Images do not belong in the copy. Retype the entries exactly.

--- DATA ---

☆ ☆ ☆ ☆

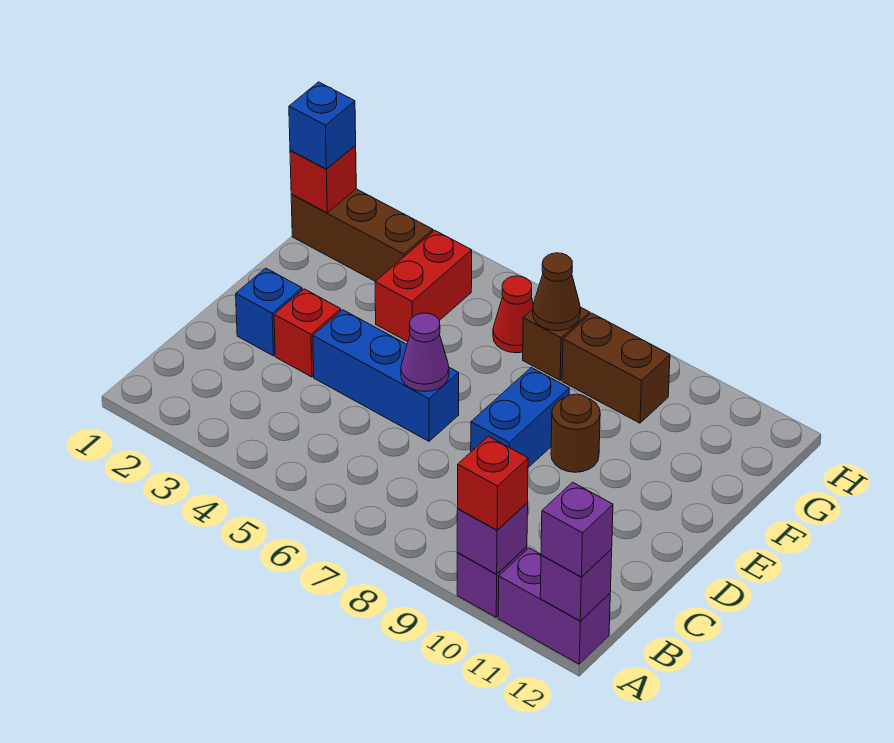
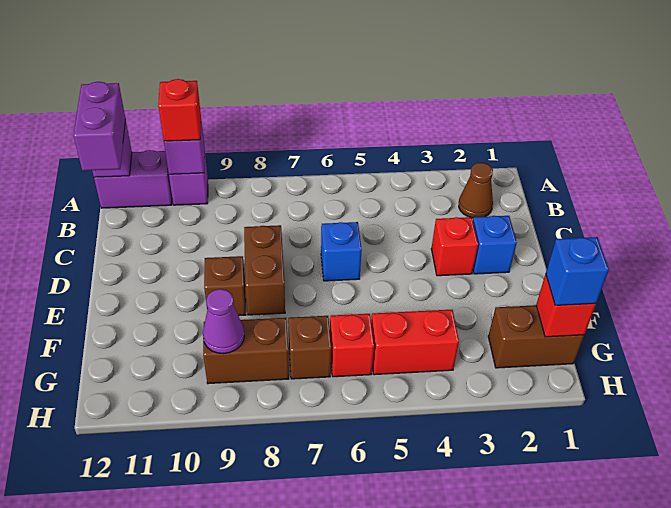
purple brick A12 level 3 -> purple brick A12:B12 level 3
blue brick D4:D6 level 1 -> blue brick D6 level 1
purple cone D6 level 2 -> purple cone G9 level 2
blue brick D8:E8 level 1 -> brown brick D8:E8 level 1
brown round brick E9 level 1 -> brown brick E9 level 1
red brick F4:G4 level 1 -> red brick G4:G5 level 1
brown brick G1:G3 level 1 -> brown brick G1:G2 level 1
red cone G6 level 1 -> red brick G6 level 1
brown cone G7 level 2 -> brown cone B2 level 1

☆ ☆ ☆ ☆

--- THE ANSWER ---
purple brick A12 level 3 -> purple brick A12:B12 level 3
blue brick D4:D6 level 1 -> blue brick D6 level 1
purple cone D6 level 2 -> purple cone G9 level 2
blue brick D8:E8 level 1 -> brown brick D8:E8 level 1
brown round brick E9 level 1 -> brown brick E9 level 1
red brick F4:G4 level 1 -> red brick G4:G5 level 1
brown brick G1:G3 level 1 -> brown brick G1:G2 level 1
red cone G6 level 1 -> red brick G6 level 1
brown cone G7 level 2 -> brown cone B2 level 1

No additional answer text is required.